TASK OBJECTIVE - Each line from the first line of the entries through the line holding "blue pencil [290,216,356,270]" is to be restated word for word; nothing else, and no picture, belongs in the answer.

#### DATA FOR THIS TASK ####

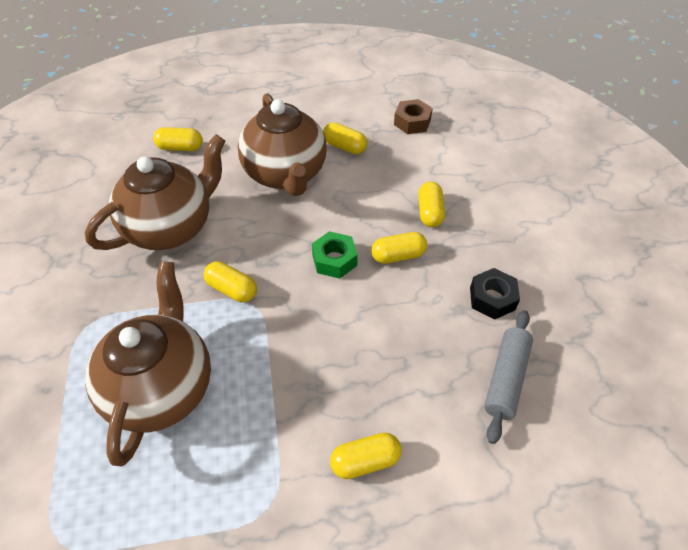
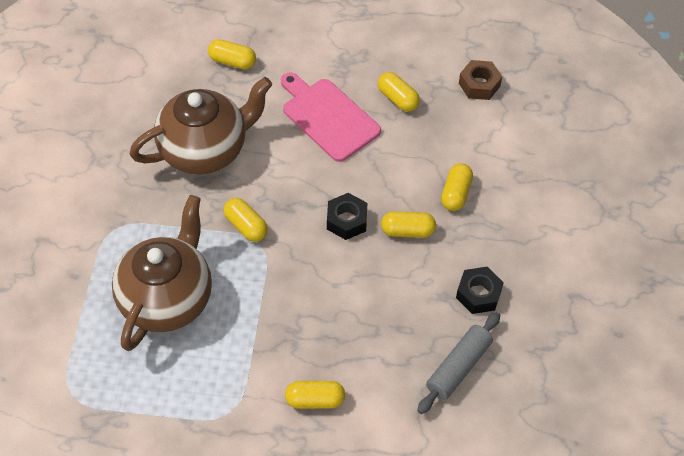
camera: 15 degrees right, 5 degrees up
brown teapot [238,93,327,196] -> pink cutting board [281,72,381,162]
green nut [312,231,358,279] -> black nut [327,193,367,240]

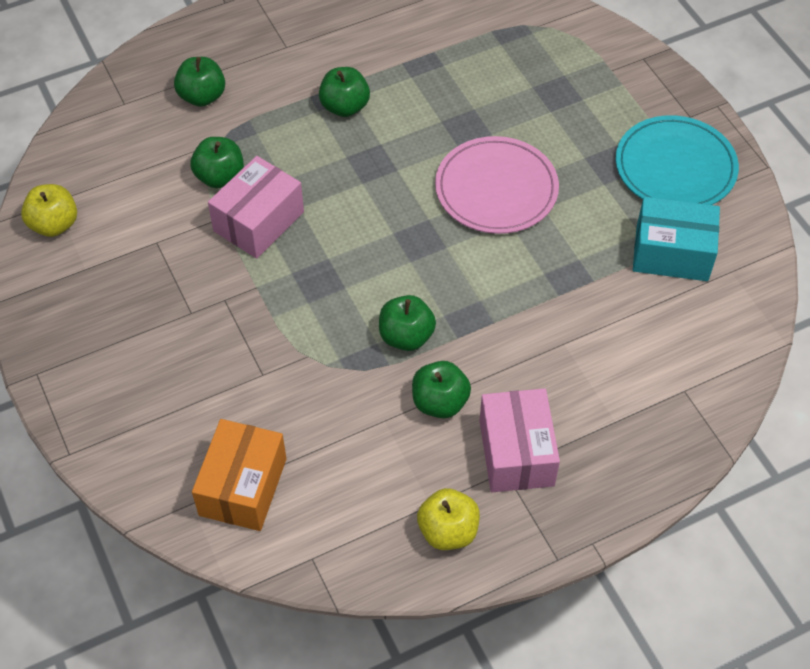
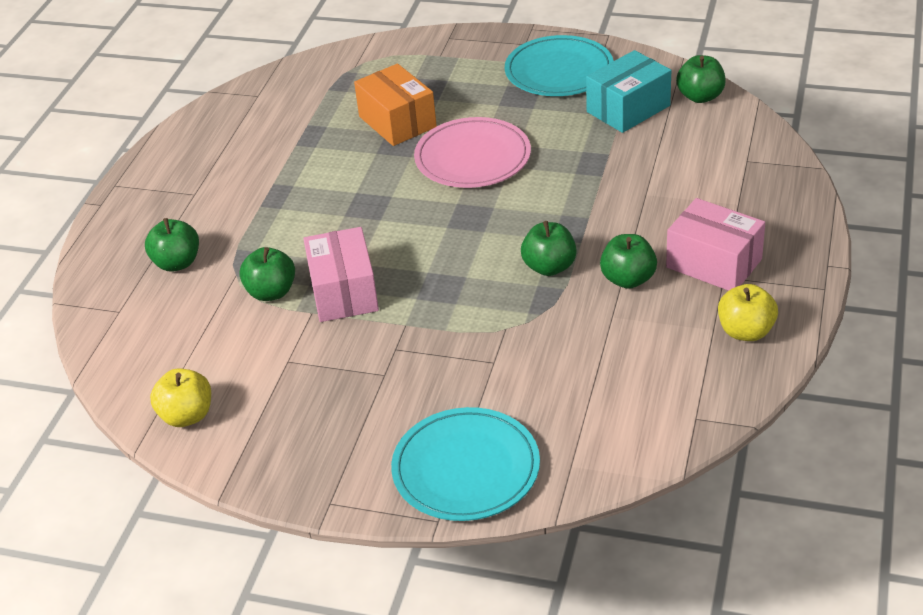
camera: 45 degrees left, 15 degrees down
orange box [192,419,287,531] -> orange box moved to [354,64,437,146]
green apple [319,67,370,117] -> green apple moved to [676,55,726,103]
none -> turquoise plate [391,407,540,521]

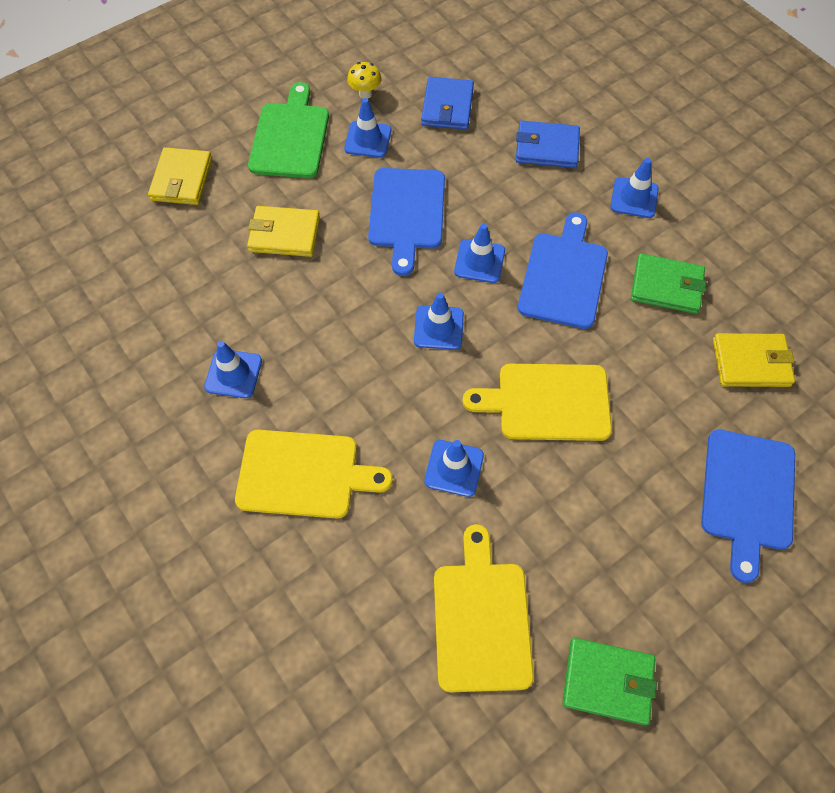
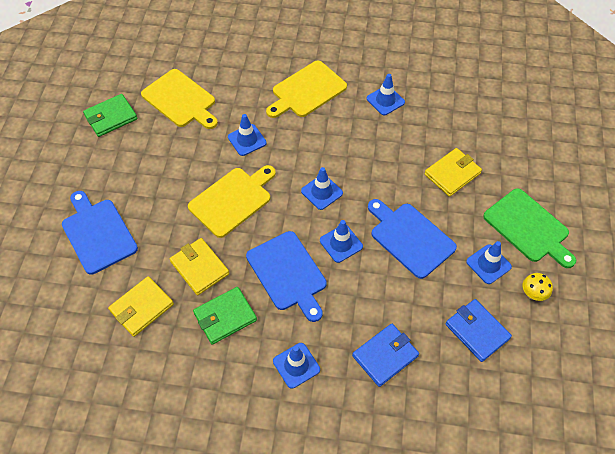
camera: 135 degrees right, 5 degrees down
yellow wallet [148,147,212,205] -> yellow wallet moved to [170,238,229,295]

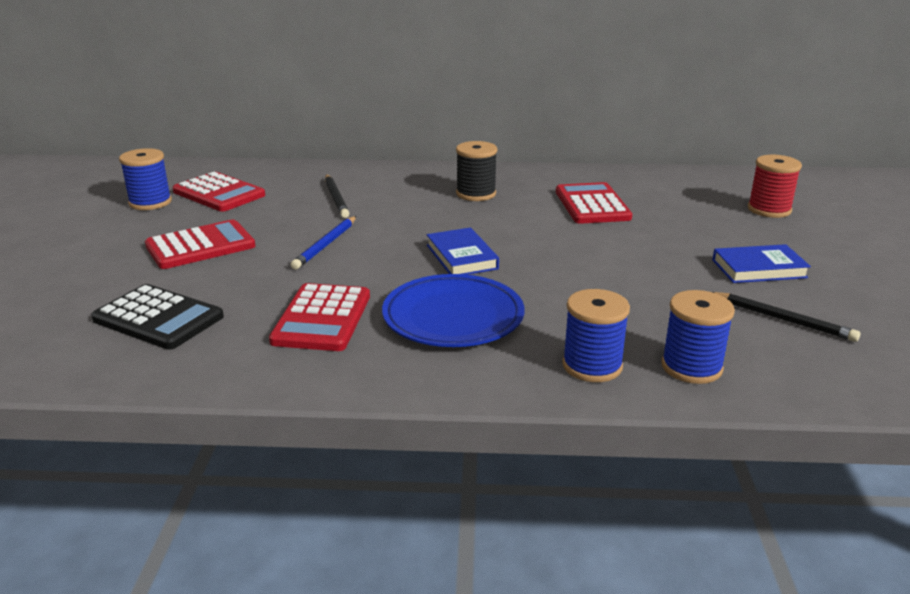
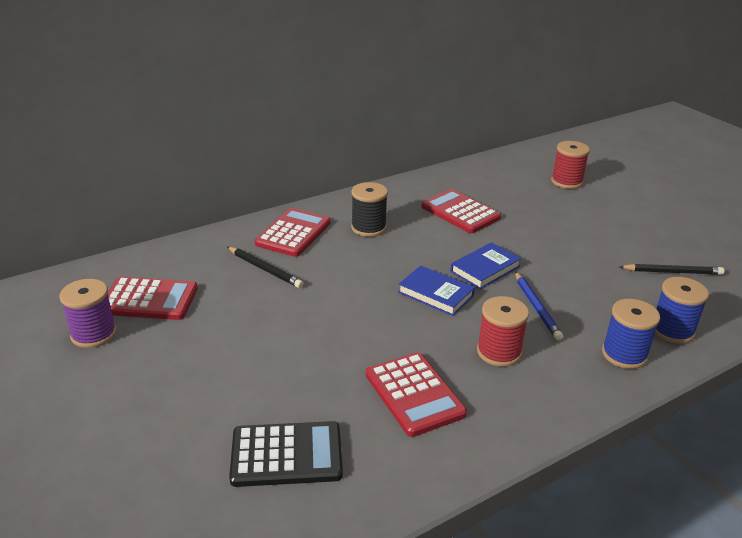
camera: 35 degrees left, 5 degrees up
blue spool [119,148,172,210] -> purple spool [59,279,117,348]
red calculator [145,220,255,269] -> red calculator moved to [255,208,331,257]
blue pencil [290,216,356,270] -> blue pencil moved to [515,272,563,340]
blue plate [382,274,524,347] -> red spool [477,296,529,367]
blue book [712,244,811,283] -> blue book moved to [451,242,521,289]

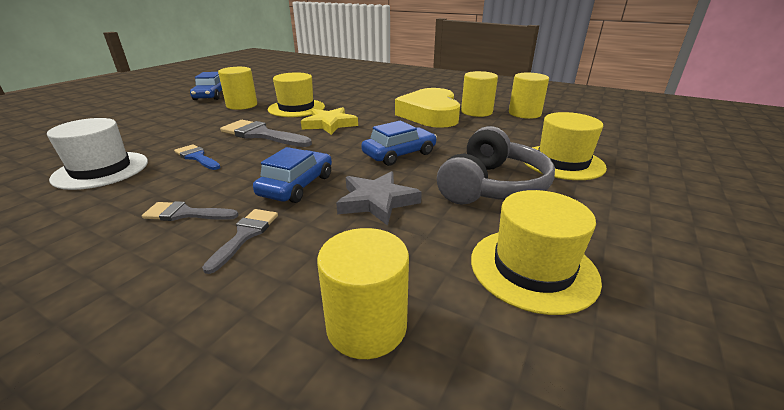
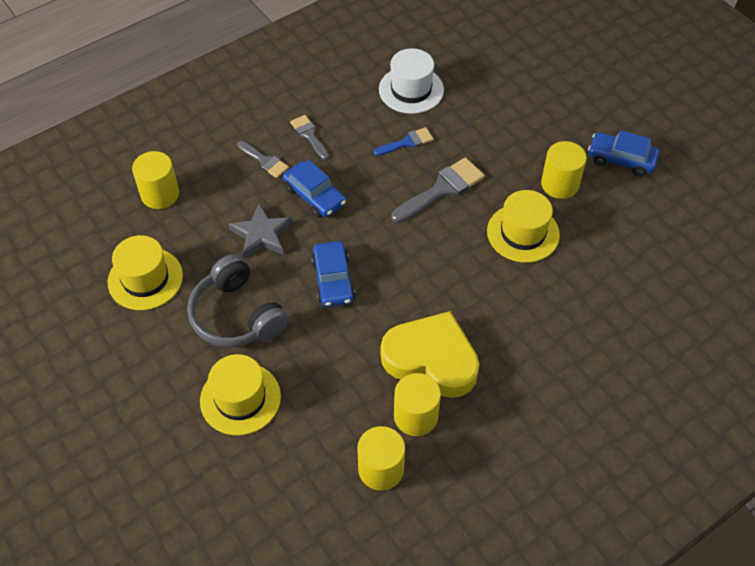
camera: 115 degrees right, 25 degrees up
grey brush [142,201,239,221] -> grey brush turned 60 degrees counterclockwise [290,115,329,160]
yellow star [301,107,358,135] -> none

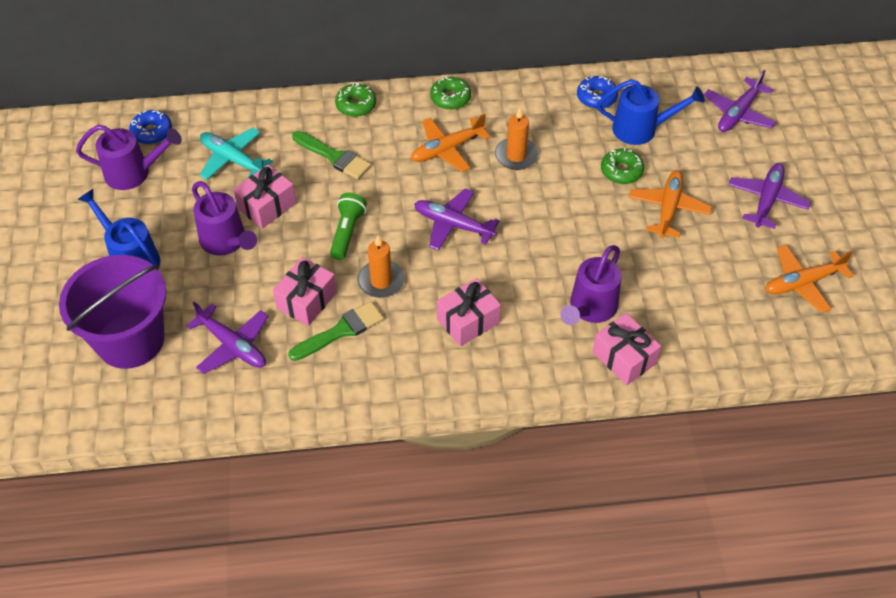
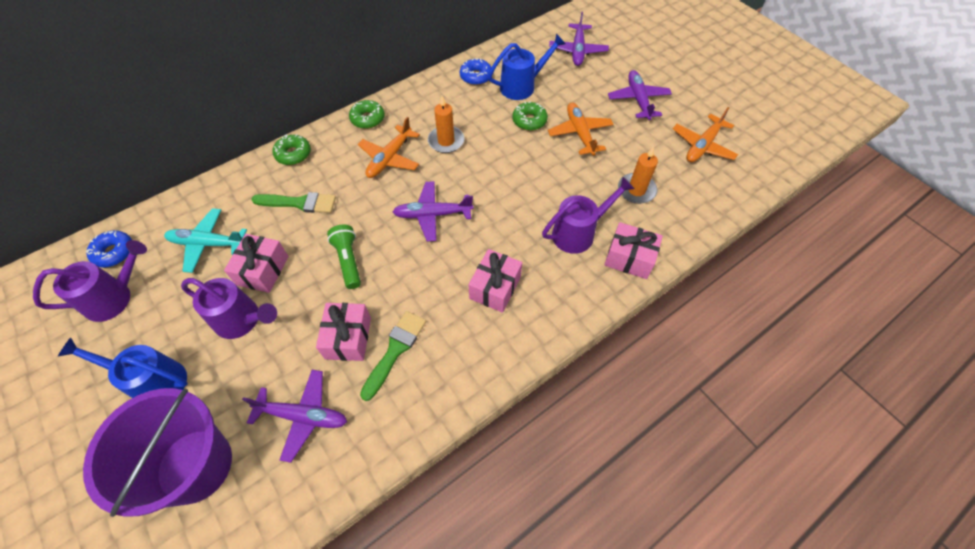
camera: 30 degrees left, 5 degrees up
orange candle [358,235,405,298] -> orange candle moved to [618,146,658,204]
purple watering can [560,245,622,325] -> purple watering can turned 120 degrees counterclockwise [542,177,635,254]

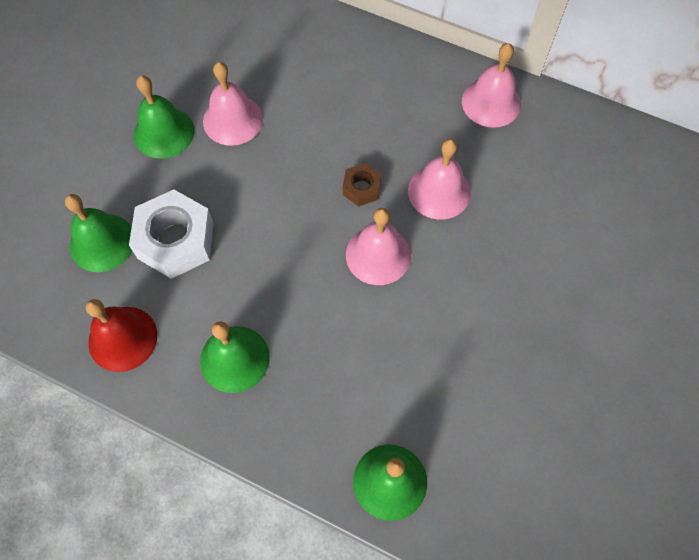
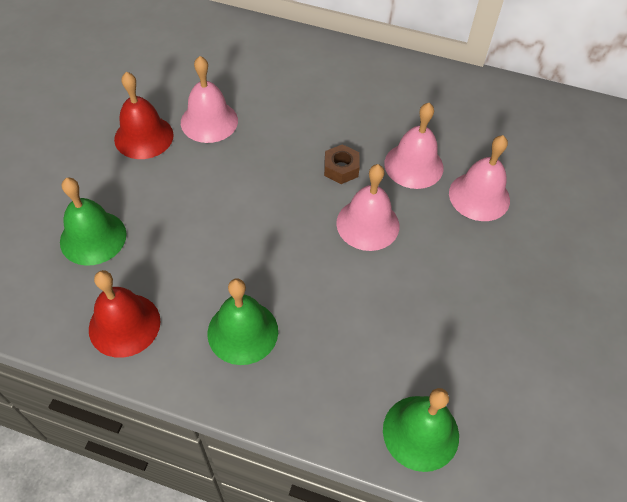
camera: 10 degrees left, 10 degrees down
white nut [129,190,214,279] -> none
green bell [134,75,194,159] -> red bell [114,72,174,159]
pink bell [462,43,521,128] -> pink bell moved to [449,135,510,221]

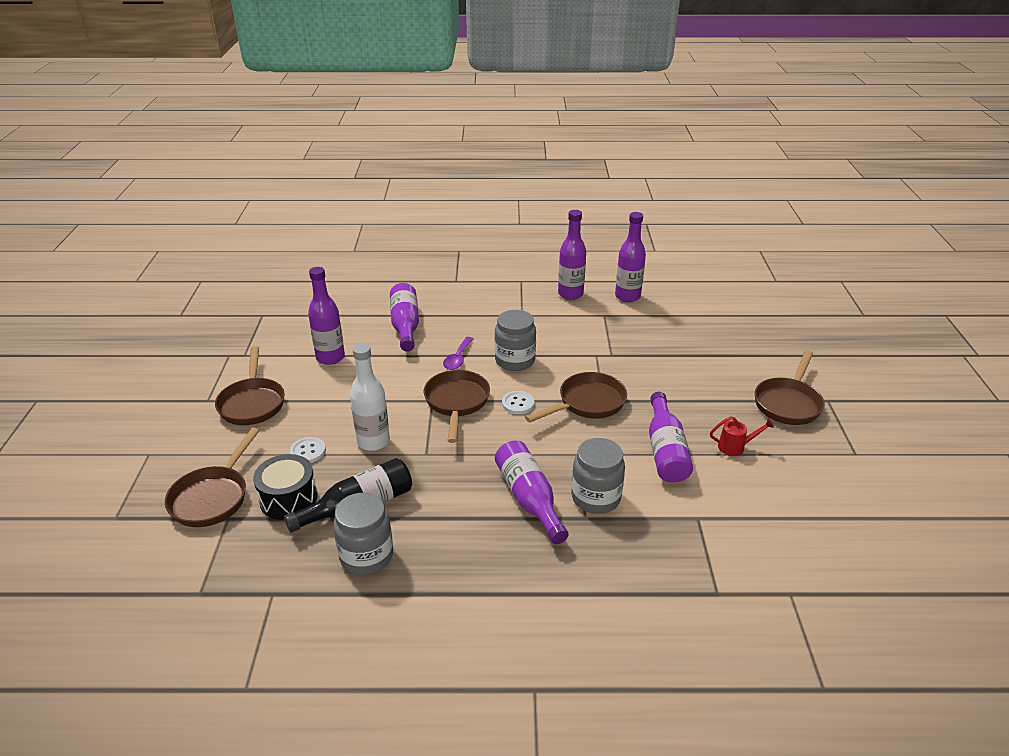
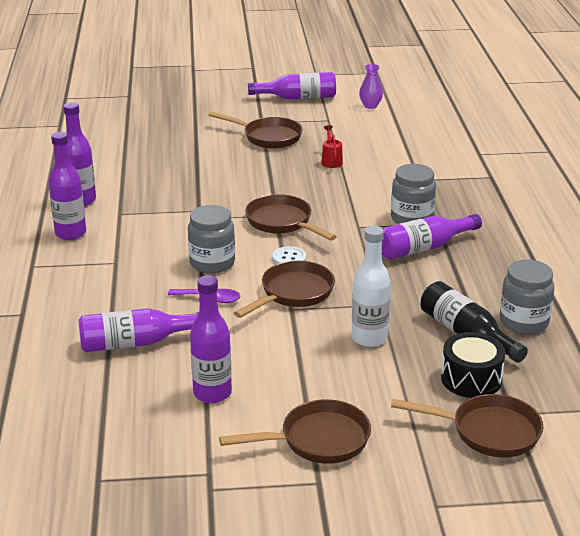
camera: 95 degrees left, 5 degrees down
white button [290,437,326,463] -> none
brown pan [424,370,490,443] -> brown pan turned 135 degrees clockwise [234,261,335,318]
purple bottle [649,392,693,483] -> purple bottle moved to [248,72,336,99]
none -> purple vase [359,64,383,109]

####

RESPONSE TO THE TASK -
camera: 15 degrees right, 5 degrees up
brown teapot [238,93,327,196] -> pink cutting board [281,72,381,162]
green nut [312,231,358,279] -> black nut [327,193,367,240]

camera: 45 degrees left, 15 degrees down
orange box [192,419,287,531] -> orange box moved to [354,64,437,146]
green apple [319,67,370,117] -> green apple moved to [676,55,726,103]
none -> turquoise plate [391,407,540,521]

camera: 135 degrees right, 5 degrees down
yellow wallet [148,147,212,205] -> yellow wallet moved to [170,238,229,295]

camera: 35 degrees left, 5 degrees up
blue spool [119,148,172,210] -> purple spool [59,279,117,348]
red calculator [145,220,255,269] -> red calculator moved to [255,208,331,257]
blue pencil [290,216,356,270] -> blue pencil moved to [515,272,563,340]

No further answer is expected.